TASK PROMPT:
A faithful copy of all the data is required; pictures should not be included.

Dataset records

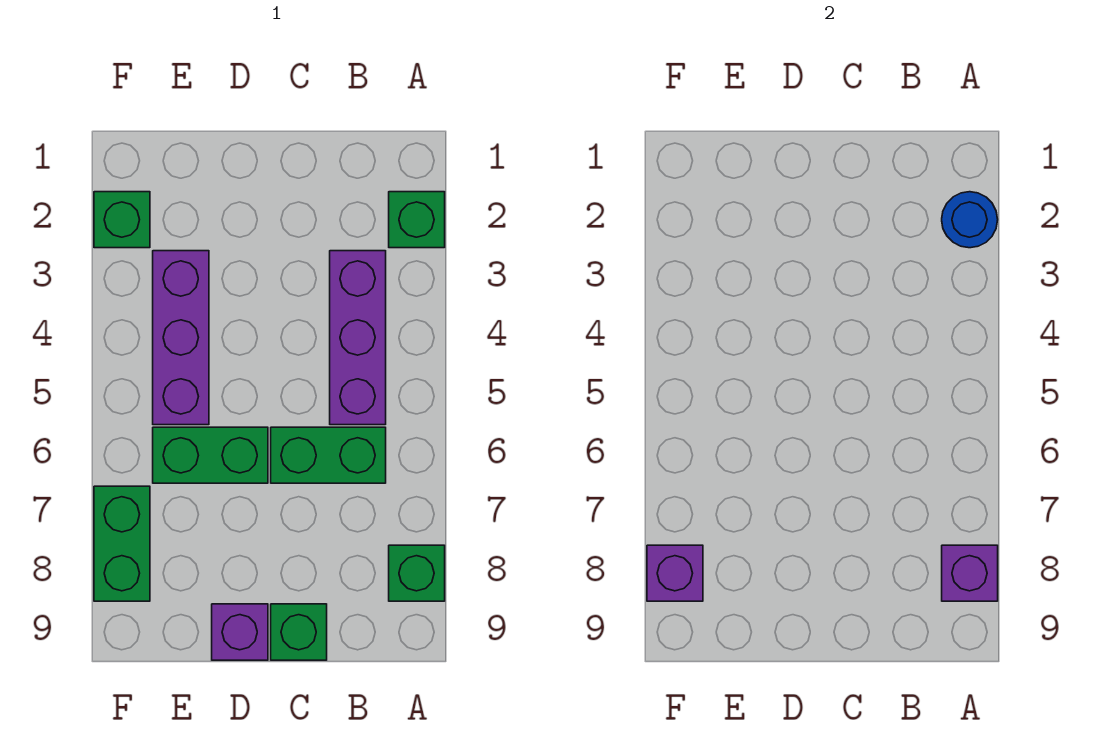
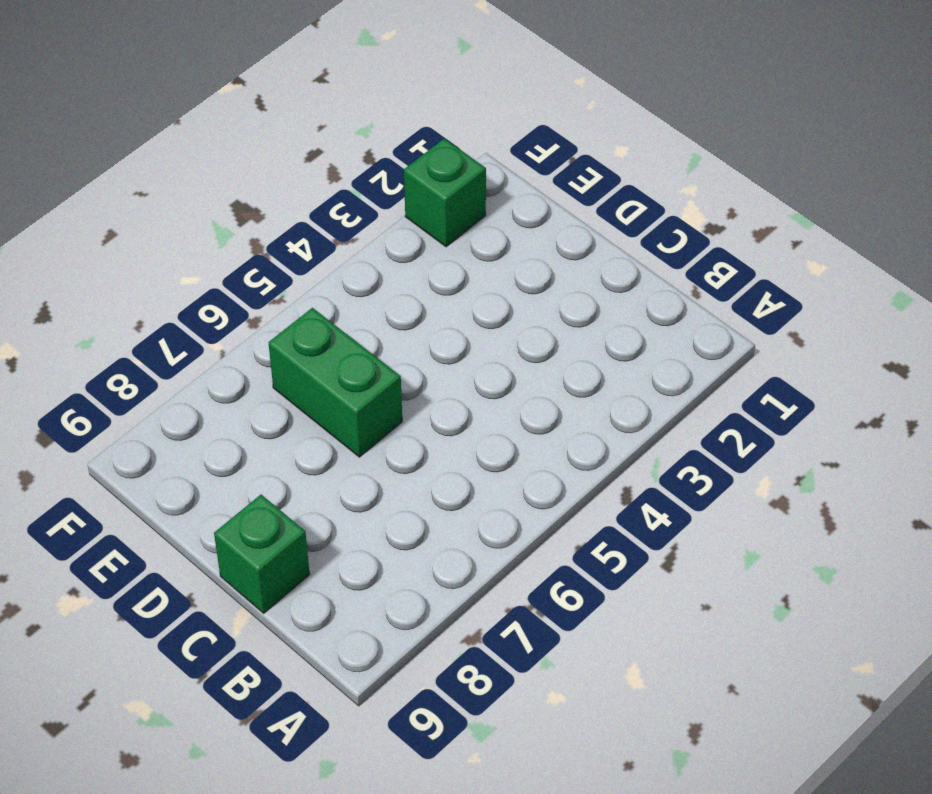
none -> green brick A2 level 1
none -> green brick A8 level 1
none -> purple brick B3:B5 level 1

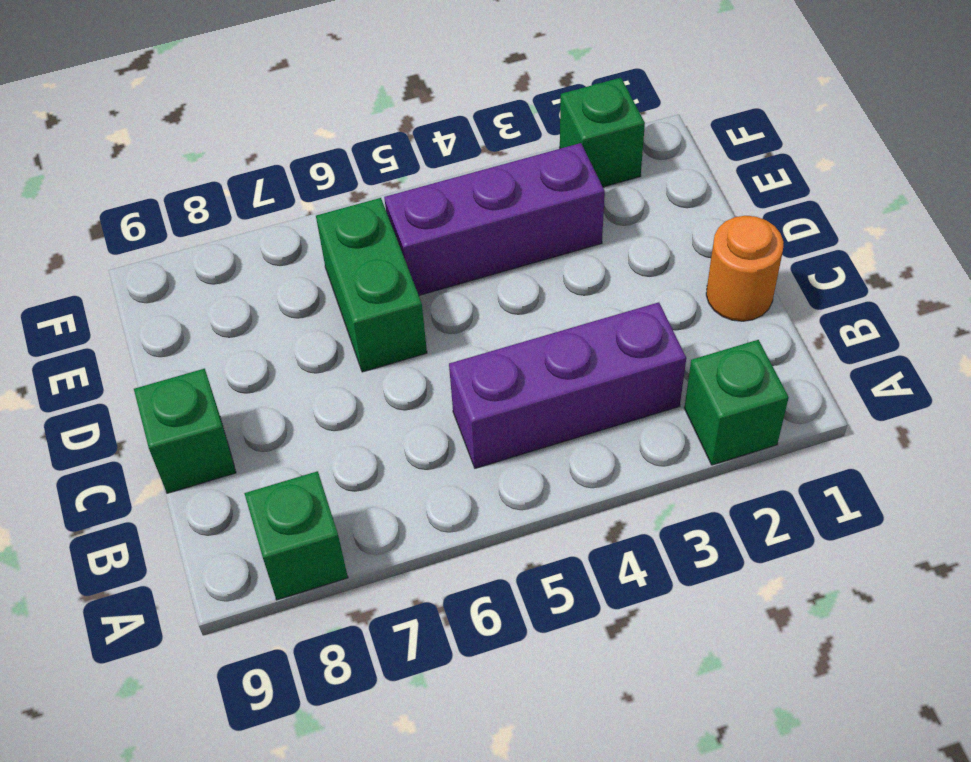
orange round brick C1 level 1 -> none
none -> green brick B6:C6 level 1
none -> purple brick D9 level 1
none -> green brick F7:F8 level 1

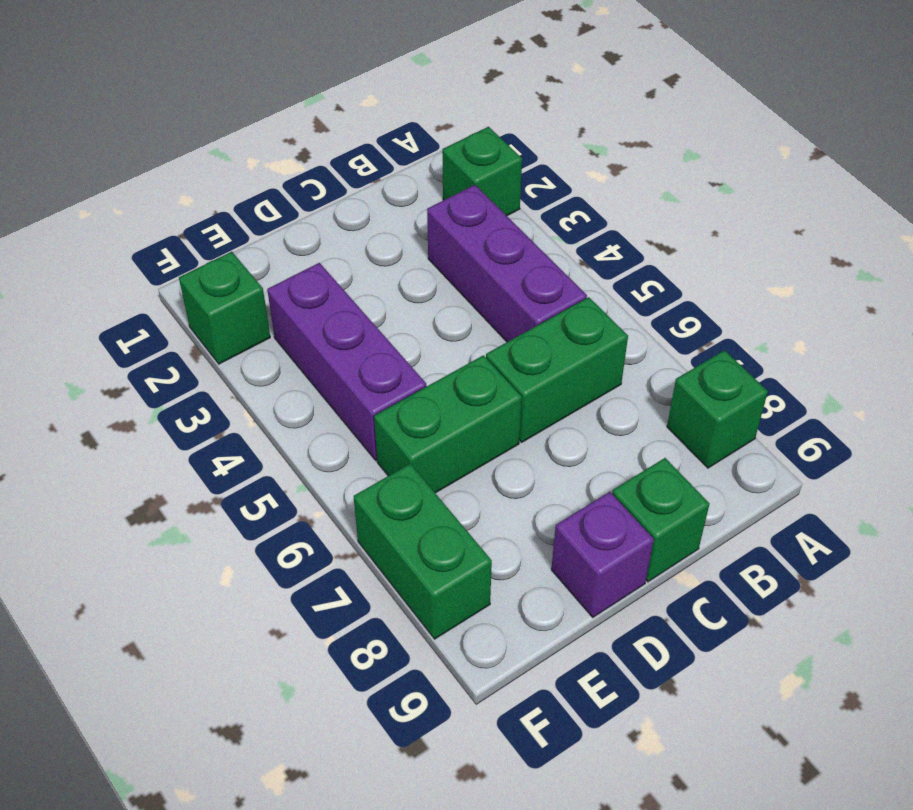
none -> blue round brick A2 level 2
none -> purple brick A8 level 2
none -> purple brick F8 level 2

OUTPUT:
none -> green brick A2 level 1
none -> green brick A8 level 1
none -> purple brick B3:B5 level 1

orange round brick C1 level 1 -> none
none -> green brick B6:C6 level 1
none -> purple brick D9 level 1
none -> green brick F7:F8 level 1

none -> blue round brick A2 level 2
none -> purple brick A8 level 2
none -> purple brick F8 level 2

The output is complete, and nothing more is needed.